| INPUT |
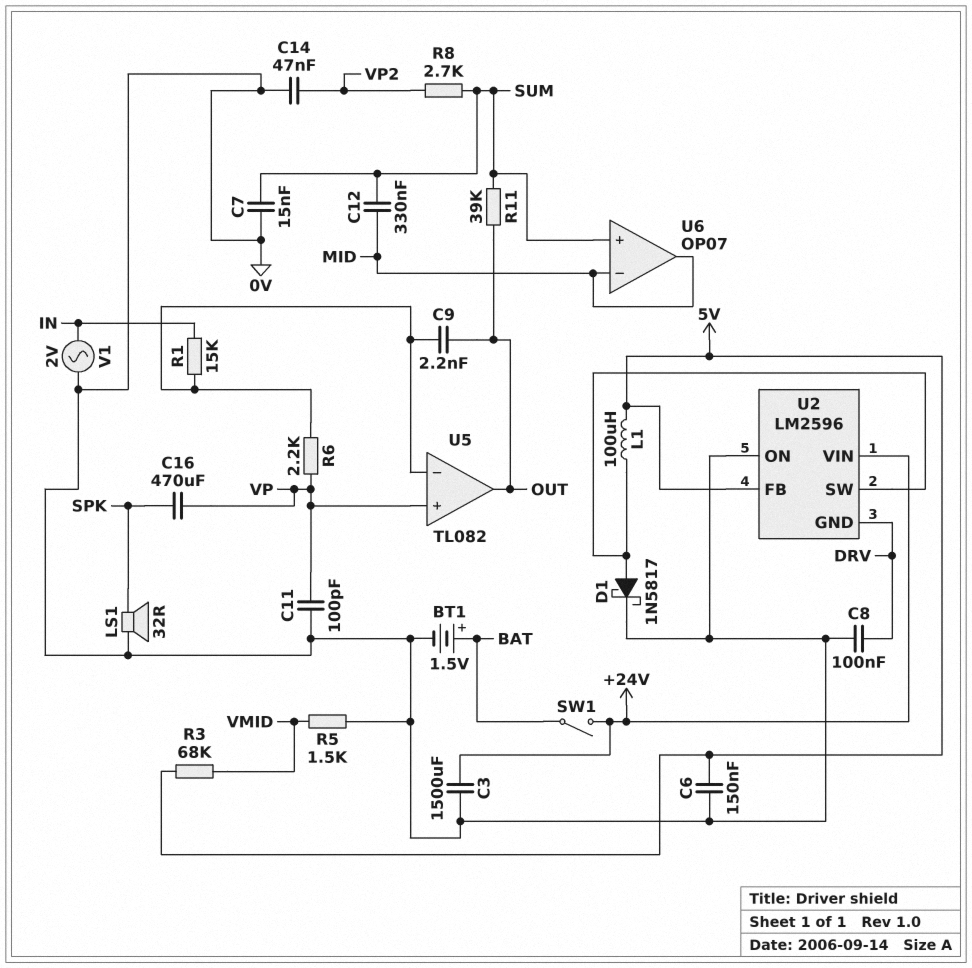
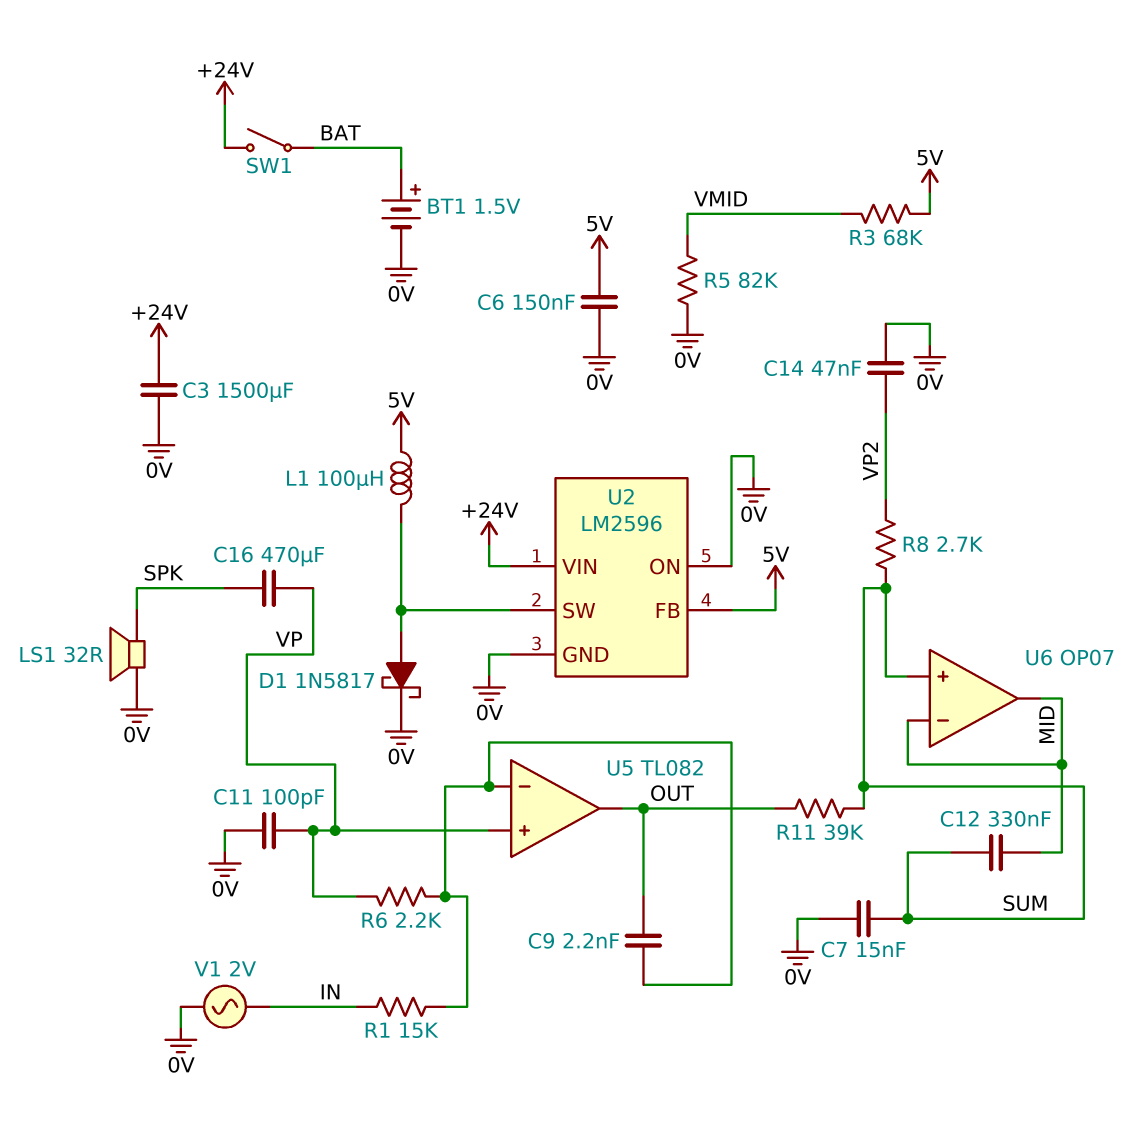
C8: 100nF (0V, DRV) -> none
R5: 1.5k (0V, VMID) -> 82k (0V, VMID)
U2 pin GND: DRV -> 0V

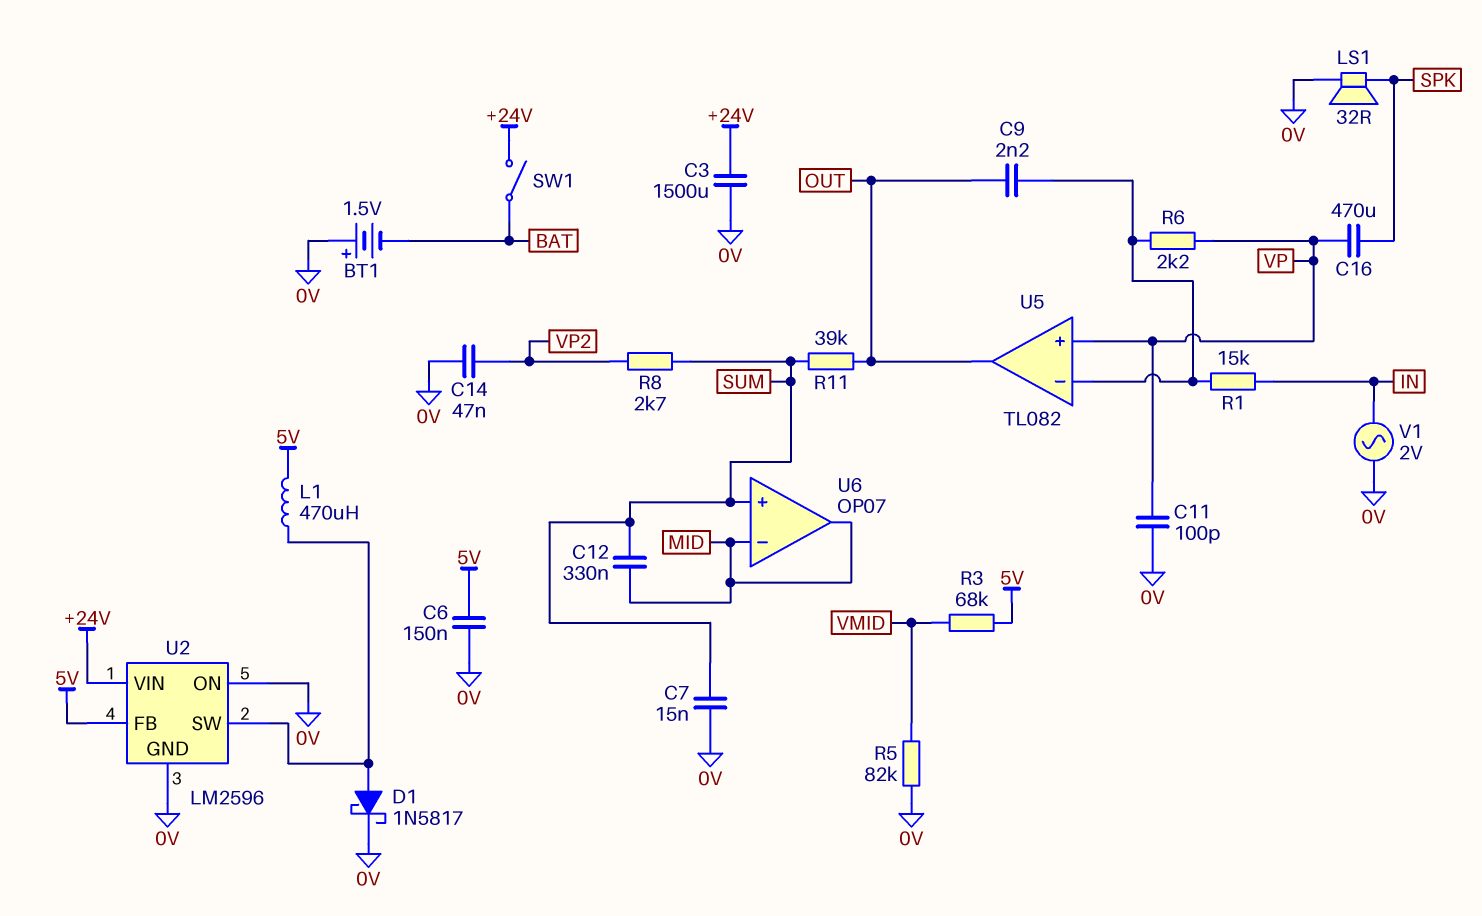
BT1: 1.5V (plus BAT, minus 0V) -> 1.5V (plus 0V, minus BAT)
L1: 100uH (5V, U2/SW) -> 470uH (5V, U2/SW)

| TASK TO CARRY OUT |
None of the pictures should appear; the rest of the entries must be reproduced exactly.

| TASK ANSWER |
C8: 100nF (0V, DRV) -> none
R5: 1.5k (0V, VMID) -> 82k (0V, VMID)
U2 pin GND: DRV -> 0V

BT1: 1.5V (plus BAT, minus 0V) -> 1.5V (plus 0V, minus BAT)
L1: 100uH (5V, U2/SW) -> 470uH (5V, U2/SW)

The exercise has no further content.